* **Problem details**:
Only the lines below from the one containing "L2: 6.8uH (N004, N006) -> 3.3mH (N004, N006)" to the one containing "R3: none -> 330 (N010, N015)" should be repeated, both included and unchanged.

#### Data for analysis

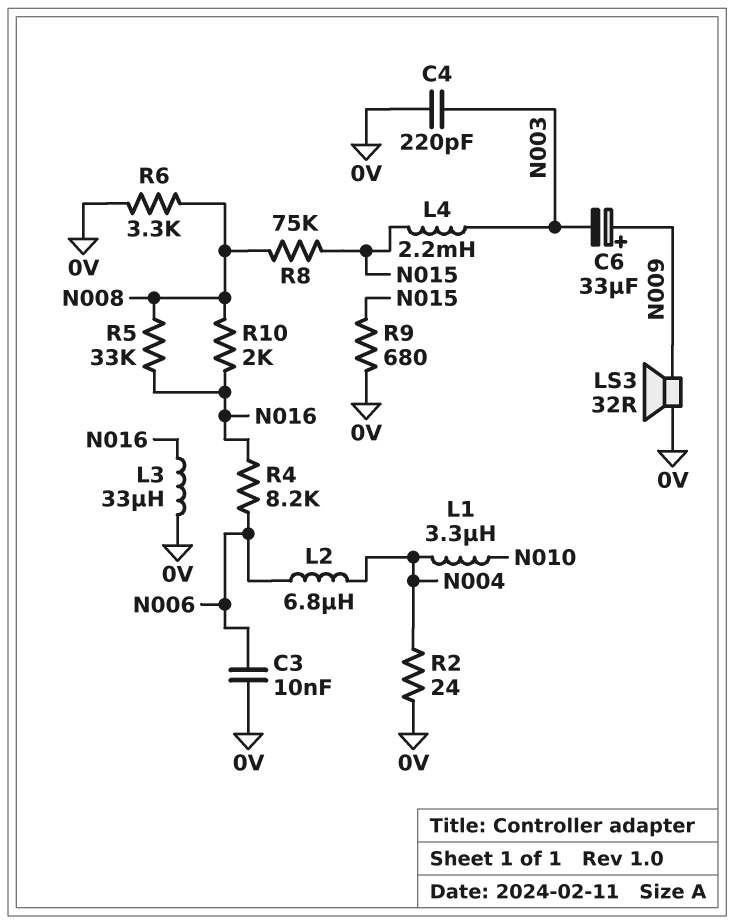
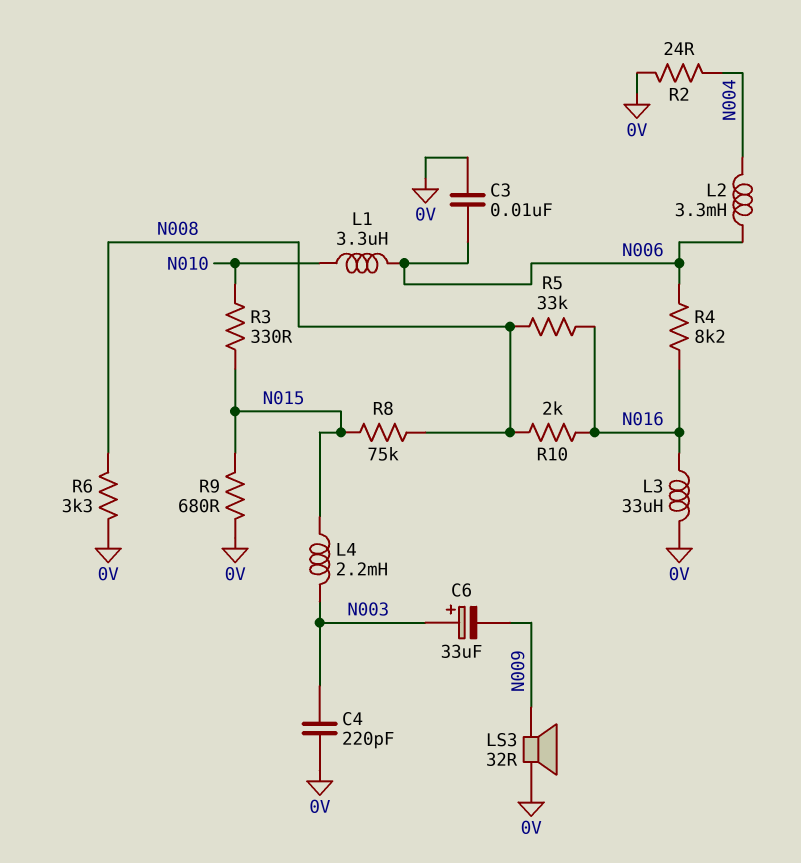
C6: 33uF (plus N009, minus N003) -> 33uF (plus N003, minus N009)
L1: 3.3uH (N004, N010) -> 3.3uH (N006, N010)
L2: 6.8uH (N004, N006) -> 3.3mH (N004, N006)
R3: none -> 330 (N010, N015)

########
#### Data for analysis

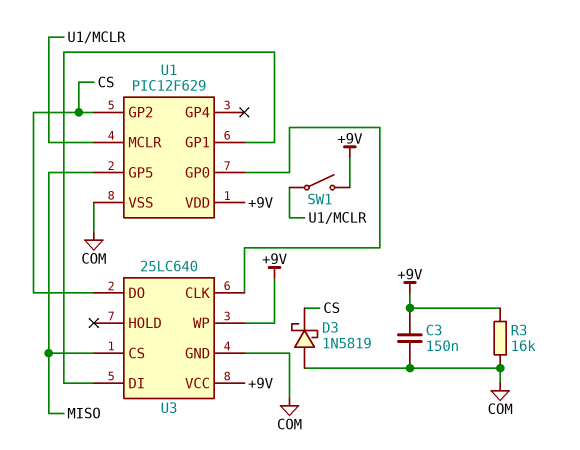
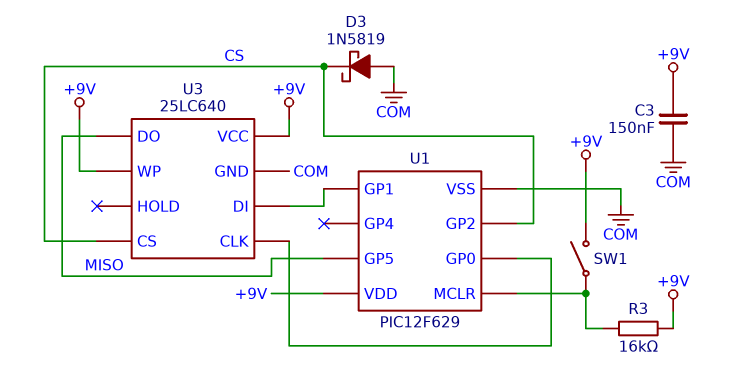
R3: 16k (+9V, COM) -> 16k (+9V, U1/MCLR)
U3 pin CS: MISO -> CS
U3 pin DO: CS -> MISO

########
#### Data for analysis

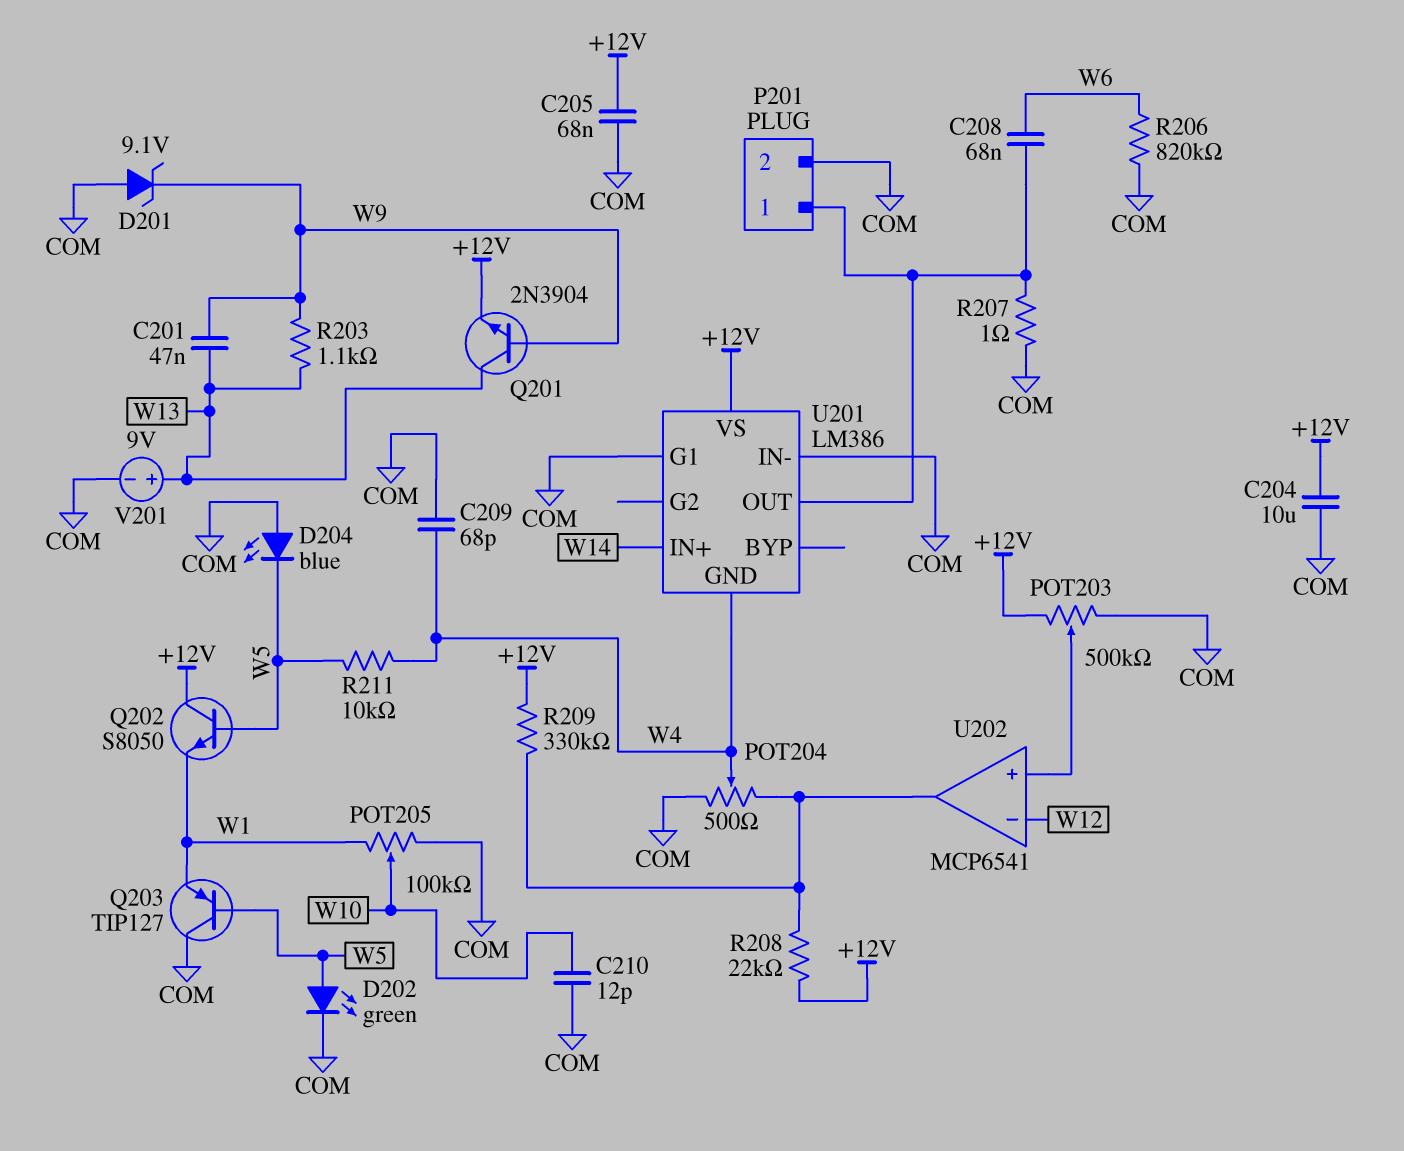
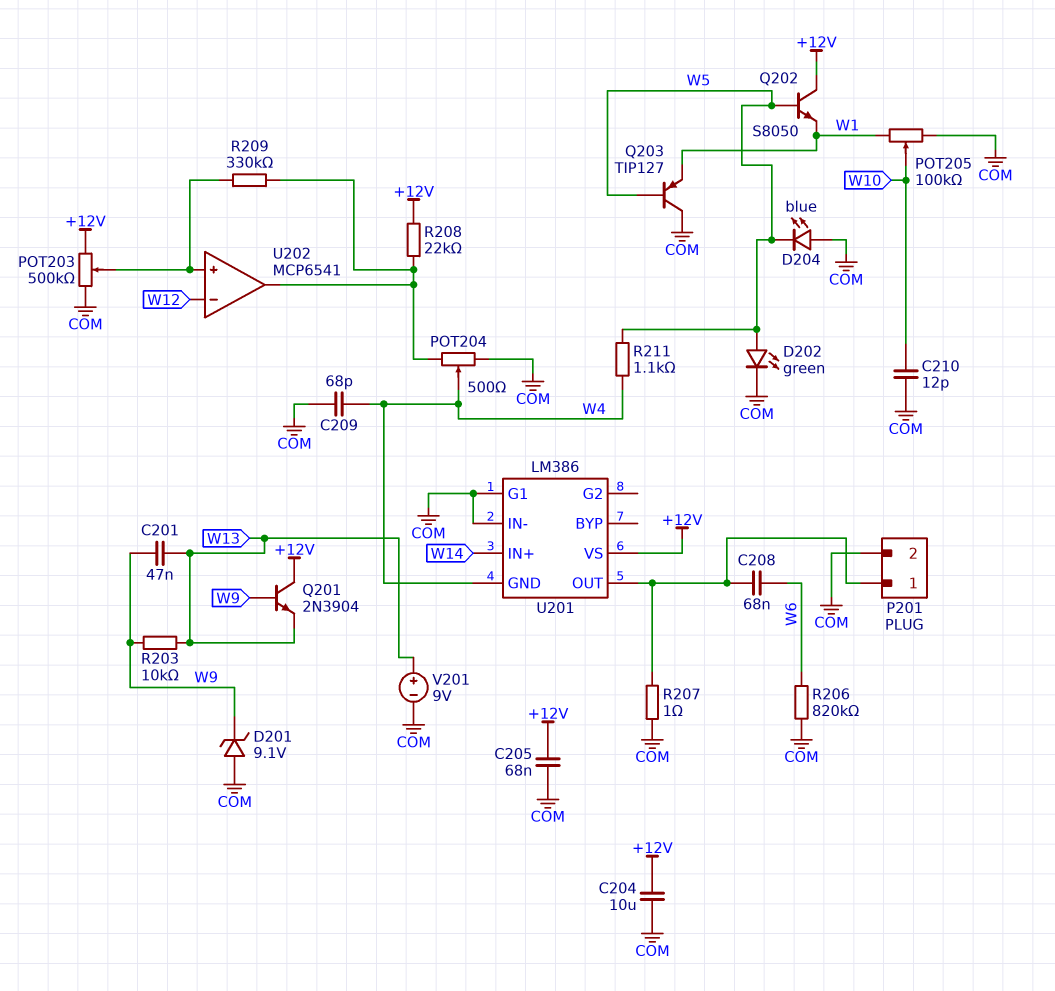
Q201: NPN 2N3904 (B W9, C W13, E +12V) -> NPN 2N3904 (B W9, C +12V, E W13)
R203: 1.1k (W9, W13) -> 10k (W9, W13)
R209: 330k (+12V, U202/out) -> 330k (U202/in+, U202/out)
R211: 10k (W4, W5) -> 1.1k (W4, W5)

########

* **Output of the task**:
L2: 6.8uH (N004, N006) -> 3.3mH (N004, N006)
R3: none -> 330 (N010, N015)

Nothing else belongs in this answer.